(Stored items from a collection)
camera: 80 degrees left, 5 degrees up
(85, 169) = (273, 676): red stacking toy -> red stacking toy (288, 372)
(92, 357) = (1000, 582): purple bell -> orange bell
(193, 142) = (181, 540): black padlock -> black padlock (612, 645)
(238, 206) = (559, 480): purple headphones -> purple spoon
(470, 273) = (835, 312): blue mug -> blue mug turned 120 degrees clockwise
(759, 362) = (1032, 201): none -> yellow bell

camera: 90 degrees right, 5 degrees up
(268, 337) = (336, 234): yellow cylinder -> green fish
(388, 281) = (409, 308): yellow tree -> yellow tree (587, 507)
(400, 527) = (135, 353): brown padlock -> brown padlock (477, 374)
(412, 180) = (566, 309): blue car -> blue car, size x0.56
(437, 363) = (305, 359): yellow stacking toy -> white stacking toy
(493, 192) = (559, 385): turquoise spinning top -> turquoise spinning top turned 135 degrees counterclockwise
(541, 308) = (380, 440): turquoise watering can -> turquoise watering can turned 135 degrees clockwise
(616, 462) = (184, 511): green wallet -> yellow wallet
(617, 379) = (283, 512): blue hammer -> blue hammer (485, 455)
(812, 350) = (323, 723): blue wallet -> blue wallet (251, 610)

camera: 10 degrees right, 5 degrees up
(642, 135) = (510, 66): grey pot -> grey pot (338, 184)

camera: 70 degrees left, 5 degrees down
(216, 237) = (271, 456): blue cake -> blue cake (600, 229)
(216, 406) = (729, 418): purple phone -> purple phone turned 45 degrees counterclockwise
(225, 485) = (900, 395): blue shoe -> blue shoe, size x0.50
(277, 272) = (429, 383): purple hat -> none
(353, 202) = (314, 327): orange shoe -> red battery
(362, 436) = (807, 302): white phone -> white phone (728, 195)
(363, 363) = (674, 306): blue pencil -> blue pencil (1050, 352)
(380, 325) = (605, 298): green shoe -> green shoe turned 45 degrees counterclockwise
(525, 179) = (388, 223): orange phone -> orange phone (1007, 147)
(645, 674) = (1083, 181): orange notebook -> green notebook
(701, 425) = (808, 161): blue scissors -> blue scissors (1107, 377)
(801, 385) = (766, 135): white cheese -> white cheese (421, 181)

Problem description ::
In the entries above, please find the line with "(92, 357) = (1000, 582): purple" and the line with "(493, 192) = (559, 385): turquoise", then write out exactly those two lines and every line between them, and nothing more.

Written solution ::
(92, 357) = (1000, 582): purple bell -> orange bell
(193, 142) = (181, 540): black padlock -> black padlock (612, 645)
(238, 206) = (559, 480): purple headphones -> purple spoon
(470, 273) = (835, 312): blue mug -> blue mug turned 120 degrees clockwise
(759, 362) = (1032, 201): none -> yellow bell

camera: 90 degrees right, 5 degrees up
(268, 337) = (336, 234): yellow cylinder -> green fish
(388, 281) = (409, 308): yellow tree -> yellow tree (587, 507)
(400, 527) = (135, 353): brown padlock -> brown padlock (477, 374)
(412, 180) = (566, 309): blue car -> blue car, size x0.56
(437, 363) = (305, 359): yellow stacking toy -> white stacking toy
(493, 192) = (559, 385): turquoise spinning top -> turquoise spinning top turned 135 degrees counterclockwise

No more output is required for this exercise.